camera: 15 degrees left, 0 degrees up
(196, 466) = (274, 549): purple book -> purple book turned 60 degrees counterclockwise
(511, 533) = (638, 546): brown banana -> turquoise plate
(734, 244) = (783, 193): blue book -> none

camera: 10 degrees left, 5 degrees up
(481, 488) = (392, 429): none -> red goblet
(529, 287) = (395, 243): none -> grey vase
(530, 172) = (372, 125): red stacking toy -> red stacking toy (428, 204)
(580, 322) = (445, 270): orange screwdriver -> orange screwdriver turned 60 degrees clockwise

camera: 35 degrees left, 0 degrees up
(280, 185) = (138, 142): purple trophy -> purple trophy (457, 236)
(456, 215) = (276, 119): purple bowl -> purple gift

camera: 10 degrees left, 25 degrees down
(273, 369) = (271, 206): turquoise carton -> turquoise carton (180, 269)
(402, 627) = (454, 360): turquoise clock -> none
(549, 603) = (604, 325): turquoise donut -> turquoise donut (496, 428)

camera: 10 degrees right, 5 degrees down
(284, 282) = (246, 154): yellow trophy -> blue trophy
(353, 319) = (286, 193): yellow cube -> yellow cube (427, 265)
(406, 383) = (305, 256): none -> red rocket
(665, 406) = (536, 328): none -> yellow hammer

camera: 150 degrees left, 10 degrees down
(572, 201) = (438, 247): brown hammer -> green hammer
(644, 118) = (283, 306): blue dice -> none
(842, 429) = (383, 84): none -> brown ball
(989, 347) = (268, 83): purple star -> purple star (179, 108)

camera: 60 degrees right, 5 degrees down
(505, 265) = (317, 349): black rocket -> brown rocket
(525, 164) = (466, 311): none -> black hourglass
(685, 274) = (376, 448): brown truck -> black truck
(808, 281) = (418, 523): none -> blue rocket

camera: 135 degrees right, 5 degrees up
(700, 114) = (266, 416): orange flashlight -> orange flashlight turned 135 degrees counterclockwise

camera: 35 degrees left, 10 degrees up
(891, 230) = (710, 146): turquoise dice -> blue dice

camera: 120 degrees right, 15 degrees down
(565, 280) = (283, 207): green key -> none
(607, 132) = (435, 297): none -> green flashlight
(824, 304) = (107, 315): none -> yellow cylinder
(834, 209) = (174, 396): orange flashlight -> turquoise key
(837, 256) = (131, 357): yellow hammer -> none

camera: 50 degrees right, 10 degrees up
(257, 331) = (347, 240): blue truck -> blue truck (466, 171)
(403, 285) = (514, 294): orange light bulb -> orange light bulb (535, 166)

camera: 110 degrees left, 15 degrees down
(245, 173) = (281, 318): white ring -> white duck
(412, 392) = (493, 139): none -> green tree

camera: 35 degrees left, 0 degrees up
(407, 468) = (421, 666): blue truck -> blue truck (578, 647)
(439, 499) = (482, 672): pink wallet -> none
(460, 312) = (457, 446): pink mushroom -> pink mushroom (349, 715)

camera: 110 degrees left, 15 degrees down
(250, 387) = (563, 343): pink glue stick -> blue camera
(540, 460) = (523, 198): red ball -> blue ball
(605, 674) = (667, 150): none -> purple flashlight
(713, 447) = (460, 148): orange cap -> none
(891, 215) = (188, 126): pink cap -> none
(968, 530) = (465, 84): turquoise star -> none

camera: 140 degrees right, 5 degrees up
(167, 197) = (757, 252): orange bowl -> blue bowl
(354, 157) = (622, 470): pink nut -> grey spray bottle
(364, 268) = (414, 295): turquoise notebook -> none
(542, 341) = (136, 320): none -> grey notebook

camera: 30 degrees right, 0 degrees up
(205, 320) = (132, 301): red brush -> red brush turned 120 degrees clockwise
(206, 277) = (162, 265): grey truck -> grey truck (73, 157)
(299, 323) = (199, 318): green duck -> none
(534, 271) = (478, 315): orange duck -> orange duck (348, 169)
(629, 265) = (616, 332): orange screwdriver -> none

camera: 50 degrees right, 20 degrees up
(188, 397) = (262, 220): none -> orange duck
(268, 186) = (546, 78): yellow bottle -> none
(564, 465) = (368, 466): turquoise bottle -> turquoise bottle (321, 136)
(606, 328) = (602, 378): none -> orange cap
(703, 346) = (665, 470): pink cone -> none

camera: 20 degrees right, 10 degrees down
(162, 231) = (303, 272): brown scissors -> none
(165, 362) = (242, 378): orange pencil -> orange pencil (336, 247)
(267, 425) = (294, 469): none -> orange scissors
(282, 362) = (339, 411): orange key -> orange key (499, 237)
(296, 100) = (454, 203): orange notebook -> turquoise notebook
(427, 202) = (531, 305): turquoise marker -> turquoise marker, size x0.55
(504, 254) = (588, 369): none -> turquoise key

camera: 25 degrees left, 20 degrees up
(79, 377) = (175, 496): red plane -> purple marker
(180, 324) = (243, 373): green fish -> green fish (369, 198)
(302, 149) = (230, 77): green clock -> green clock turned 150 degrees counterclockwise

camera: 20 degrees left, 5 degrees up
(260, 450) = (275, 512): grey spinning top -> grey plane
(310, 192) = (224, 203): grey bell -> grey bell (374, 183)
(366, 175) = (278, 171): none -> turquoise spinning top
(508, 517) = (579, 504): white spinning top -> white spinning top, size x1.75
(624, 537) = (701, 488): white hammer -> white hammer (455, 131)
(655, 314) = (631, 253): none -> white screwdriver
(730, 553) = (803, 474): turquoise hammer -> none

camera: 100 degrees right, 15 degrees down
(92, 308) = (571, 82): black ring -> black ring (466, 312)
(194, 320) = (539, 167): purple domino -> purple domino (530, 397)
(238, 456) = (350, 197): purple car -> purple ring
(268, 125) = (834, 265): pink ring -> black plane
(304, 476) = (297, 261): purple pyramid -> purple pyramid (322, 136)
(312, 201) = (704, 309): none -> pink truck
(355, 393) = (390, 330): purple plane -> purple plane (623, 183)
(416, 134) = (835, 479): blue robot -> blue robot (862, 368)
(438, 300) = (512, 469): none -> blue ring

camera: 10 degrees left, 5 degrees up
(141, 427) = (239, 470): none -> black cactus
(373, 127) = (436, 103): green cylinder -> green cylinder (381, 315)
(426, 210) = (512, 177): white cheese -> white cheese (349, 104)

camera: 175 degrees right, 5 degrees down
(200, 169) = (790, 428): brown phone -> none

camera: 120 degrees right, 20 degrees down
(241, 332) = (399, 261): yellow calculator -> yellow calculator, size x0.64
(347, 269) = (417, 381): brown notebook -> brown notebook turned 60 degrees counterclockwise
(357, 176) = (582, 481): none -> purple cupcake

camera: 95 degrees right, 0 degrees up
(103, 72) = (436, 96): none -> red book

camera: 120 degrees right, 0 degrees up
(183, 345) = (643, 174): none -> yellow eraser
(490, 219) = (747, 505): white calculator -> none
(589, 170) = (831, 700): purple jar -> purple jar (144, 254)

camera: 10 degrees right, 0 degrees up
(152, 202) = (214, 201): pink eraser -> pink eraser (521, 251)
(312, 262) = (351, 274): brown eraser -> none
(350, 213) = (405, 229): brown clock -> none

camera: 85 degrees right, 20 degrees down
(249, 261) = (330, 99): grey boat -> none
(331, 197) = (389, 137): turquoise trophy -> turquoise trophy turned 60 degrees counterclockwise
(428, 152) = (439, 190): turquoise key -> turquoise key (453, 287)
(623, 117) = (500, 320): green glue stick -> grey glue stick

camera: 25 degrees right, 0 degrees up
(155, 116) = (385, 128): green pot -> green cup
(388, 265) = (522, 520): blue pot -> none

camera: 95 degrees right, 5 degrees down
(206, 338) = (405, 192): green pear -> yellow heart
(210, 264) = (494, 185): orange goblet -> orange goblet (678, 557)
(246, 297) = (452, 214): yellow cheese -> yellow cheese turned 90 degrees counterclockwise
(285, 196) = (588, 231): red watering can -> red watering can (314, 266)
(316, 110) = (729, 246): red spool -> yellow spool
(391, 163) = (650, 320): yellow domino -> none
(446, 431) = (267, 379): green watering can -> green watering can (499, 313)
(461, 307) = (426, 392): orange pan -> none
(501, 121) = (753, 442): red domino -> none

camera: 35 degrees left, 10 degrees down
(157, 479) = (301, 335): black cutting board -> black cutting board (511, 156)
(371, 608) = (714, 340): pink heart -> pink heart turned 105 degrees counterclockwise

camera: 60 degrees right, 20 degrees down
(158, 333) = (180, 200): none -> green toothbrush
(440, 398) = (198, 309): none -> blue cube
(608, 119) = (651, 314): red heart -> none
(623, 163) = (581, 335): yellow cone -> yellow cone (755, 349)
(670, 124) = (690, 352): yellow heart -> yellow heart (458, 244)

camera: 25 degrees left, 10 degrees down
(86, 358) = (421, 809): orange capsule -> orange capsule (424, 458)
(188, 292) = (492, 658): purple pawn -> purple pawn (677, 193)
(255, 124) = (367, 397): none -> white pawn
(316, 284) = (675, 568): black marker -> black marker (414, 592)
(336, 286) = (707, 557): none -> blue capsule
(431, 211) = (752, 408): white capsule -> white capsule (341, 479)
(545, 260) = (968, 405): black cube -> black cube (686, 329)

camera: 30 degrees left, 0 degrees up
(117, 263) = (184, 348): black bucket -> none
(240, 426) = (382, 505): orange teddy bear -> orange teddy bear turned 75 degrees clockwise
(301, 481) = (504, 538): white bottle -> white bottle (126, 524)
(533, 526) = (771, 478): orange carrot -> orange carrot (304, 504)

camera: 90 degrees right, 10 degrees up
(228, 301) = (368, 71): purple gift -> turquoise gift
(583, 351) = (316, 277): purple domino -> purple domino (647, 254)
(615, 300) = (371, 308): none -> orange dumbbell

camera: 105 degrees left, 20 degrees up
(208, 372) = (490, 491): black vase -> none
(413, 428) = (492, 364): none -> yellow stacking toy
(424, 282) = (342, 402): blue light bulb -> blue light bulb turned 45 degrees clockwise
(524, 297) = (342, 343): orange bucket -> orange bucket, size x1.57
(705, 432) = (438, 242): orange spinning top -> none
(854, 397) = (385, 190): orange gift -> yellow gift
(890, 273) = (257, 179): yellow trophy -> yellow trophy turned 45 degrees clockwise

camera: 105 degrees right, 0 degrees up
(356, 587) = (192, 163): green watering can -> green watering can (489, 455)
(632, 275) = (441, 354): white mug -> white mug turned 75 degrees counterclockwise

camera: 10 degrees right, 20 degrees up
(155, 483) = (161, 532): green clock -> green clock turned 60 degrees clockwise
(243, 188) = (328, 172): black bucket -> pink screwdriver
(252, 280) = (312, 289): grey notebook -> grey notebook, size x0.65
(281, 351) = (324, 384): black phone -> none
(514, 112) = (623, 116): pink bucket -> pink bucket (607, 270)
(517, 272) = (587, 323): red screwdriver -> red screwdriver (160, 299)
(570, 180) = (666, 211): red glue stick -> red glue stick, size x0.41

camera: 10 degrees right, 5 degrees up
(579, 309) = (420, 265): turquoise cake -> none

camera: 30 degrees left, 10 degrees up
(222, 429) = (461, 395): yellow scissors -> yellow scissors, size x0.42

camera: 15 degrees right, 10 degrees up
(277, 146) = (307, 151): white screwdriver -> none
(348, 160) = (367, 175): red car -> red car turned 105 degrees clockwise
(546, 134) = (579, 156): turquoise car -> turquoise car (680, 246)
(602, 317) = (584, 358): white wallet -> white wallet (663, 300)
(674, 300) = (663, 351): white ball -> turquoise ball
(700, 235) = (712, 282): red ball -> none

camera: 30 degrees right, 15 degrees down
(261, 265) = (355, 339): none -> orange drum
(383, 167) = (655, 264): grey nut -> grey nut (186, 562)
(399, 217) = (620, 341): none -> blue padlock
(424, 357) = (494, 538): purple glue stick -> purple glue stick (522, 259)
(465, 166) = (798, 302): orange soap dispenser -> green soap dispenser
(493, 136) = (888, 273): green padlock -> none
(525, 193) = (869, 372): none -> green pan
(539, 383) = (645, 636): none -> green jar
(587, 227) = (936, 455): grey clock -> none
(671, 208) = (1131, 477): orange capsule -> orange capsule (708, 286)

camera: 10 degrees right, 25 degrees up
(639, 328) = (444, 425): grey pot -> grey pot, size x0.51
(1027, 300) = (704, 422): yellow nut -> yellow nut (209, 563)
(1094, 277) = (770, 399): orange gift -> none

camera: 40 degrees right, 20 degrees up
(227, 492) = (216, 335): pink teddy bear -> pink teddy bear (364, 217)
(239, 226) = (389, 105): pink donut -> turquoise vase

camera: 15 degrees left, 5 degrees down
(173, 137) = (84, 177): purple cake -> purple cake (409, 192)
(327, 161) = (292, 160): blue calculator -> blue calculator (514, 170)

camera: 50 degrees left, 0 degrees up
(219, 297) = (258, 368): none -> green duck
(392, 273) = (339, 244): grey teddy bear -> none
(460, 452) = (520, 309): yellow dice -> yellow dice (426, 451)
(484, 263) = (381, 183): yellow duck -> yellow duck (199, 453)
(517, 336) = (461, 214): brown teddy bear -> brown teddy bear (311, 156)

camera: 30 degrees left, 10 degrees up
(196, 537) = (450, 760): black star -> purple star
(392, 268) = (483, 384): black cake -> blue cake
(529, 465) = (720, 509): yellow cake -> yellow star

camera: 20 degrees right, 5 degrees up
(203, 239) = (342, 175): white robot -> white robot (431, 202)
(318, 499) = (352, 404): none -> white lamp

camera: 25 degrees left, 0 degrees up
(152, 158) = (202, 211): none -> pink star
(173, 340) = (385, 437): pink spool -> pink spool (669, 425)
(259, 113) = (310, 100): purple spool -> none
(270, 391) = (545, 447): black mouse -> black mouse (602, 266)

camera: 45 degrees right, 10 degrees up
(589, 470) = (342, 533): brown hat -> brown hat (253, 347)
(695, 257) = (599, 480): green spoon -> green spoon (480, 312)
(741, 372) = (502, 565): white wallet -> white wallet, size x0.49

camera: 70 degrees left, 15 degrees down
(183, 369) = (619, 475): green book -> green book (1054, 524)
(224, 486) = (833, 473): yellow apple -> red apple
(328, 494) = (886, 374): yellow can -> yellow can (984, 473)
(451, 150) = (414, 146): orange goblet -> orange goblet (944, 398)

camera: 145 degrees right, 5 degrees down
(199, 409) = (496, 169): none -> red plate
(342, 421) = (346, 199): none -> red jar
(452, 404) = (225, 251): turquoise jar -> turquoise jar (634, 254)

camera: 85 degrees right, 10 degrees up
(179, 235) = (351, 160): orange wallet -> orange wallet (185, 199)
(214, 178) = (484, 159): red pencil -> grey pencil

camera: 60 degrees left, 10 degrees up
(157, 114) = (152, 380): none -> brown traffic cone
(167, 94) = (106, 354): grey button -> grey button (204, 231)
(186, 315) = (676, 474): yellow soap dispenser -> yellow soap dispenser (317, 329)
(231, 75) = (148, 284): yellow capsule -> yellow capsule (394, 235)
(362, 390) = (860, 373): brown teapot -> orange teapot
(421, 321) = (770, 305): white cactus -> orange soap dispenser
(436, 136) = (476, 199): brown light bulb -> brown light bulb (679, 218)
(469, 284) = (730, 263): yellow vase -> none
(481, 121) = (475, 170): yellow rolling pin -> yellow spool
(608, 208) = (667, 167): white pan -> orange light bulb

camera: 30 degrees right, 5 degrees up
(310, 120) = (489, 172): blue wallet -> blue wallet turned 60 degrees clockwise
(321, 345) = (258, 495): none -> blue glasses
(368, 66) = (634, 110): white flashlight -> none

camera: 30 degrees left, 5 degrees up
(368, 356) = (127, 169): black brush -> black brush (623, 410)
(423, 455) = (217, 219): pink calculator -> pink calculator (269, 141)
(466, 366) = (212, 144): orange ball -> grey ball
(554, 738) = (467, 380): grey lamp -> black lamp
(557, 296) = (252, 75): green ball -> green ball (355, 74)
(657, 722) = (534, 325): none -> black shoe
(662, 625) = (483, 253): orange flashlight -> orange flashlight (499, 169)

About this task
Lines to set down from above: the line with "camera: 10 degrees right, 0 degrees up", the line with "(249, 261) = (330, 99): grey boat -> none", and every line between, each exactly as written.

Exercise answer
camera: 10 degrees right, 0 degrees up
(152, 202) = (214, 201): pink eraser -> pink eraser (521, 251)
(312, 262) = (351, 274): brown eraser -> none
(350, 213) = (405, 229): brown clock -> none

camera: 85 degrees right, 20 degrees down
(249, 261) = (330, 99): grey boat -> none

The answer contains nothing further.